● Assigned task: Every record is to be duplicated exactly as it reads, without its images.

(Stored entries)
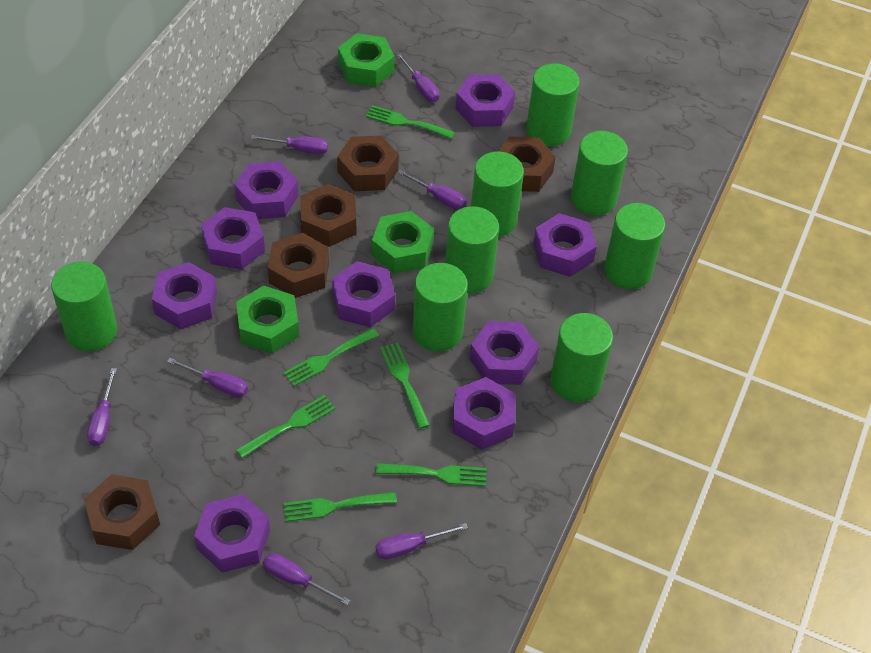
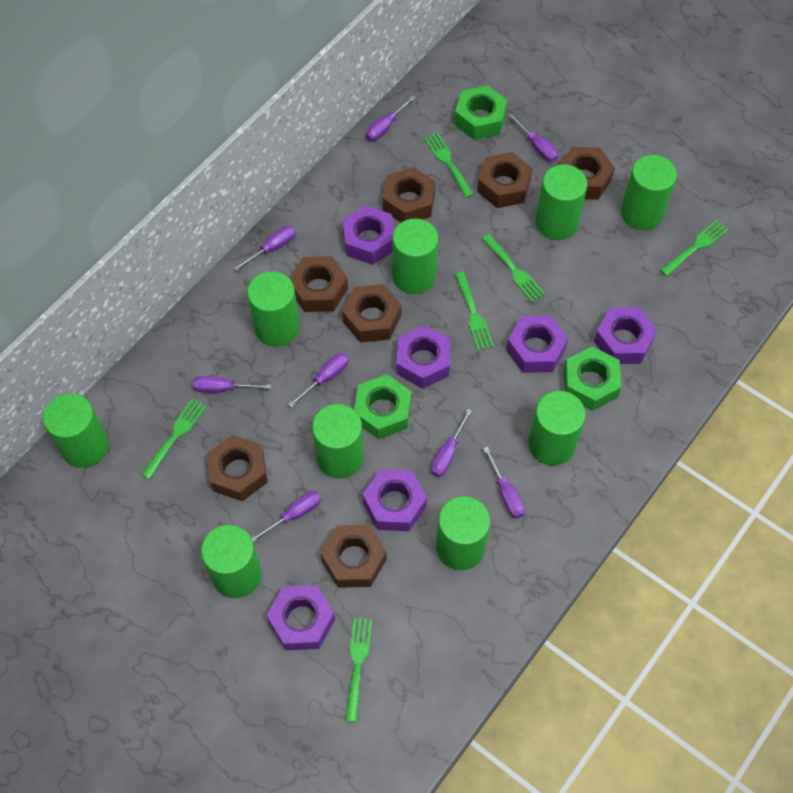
brown nut: 5 -> 7
green cylinder: 8 -> 9
purple nut: 9 -> 6
purple screwdriver: 7 -> 8

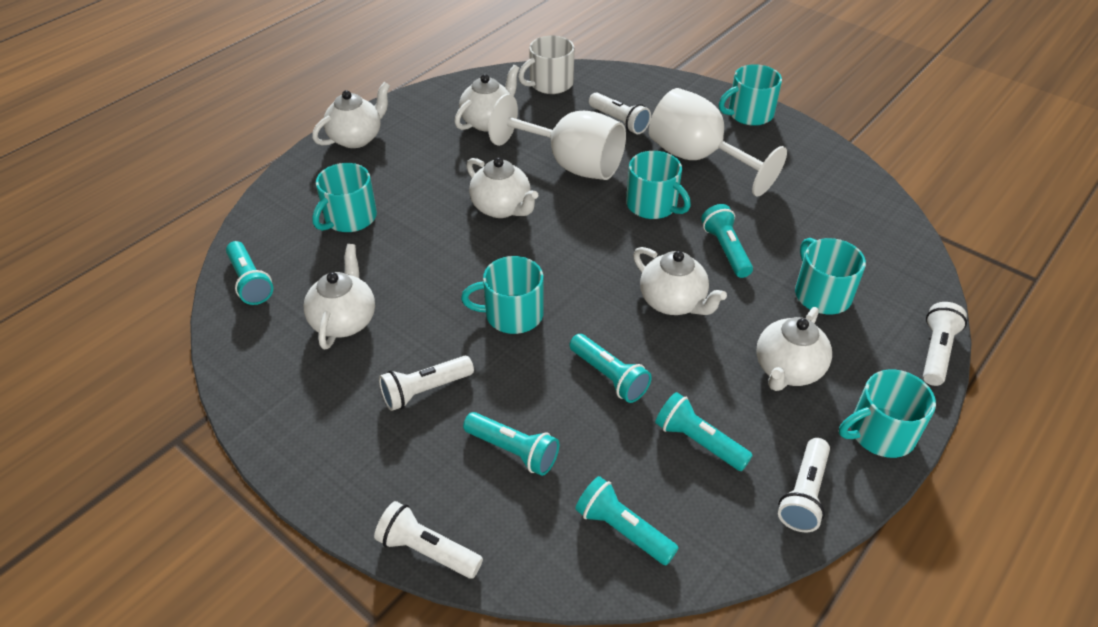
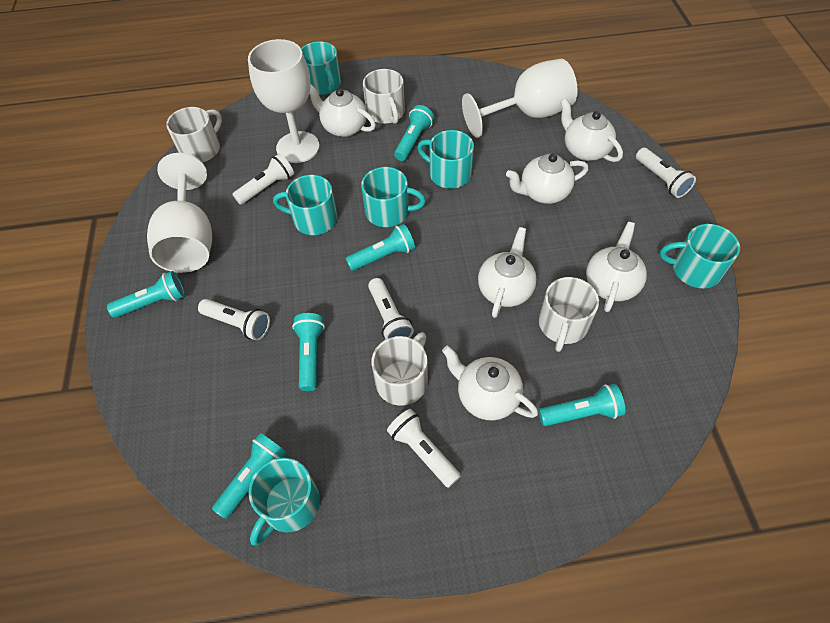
white goblet: 2 -> 3
white mug: 1 -> 4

● Answer for this exercise:
brown nut: 5 -> 7
green cylinder: 8 -> 9
purple nut: 9 -> 6
purple screwdriver: 7 -> 8

white goblet: 2 -> 3
white mug: 1 -> 4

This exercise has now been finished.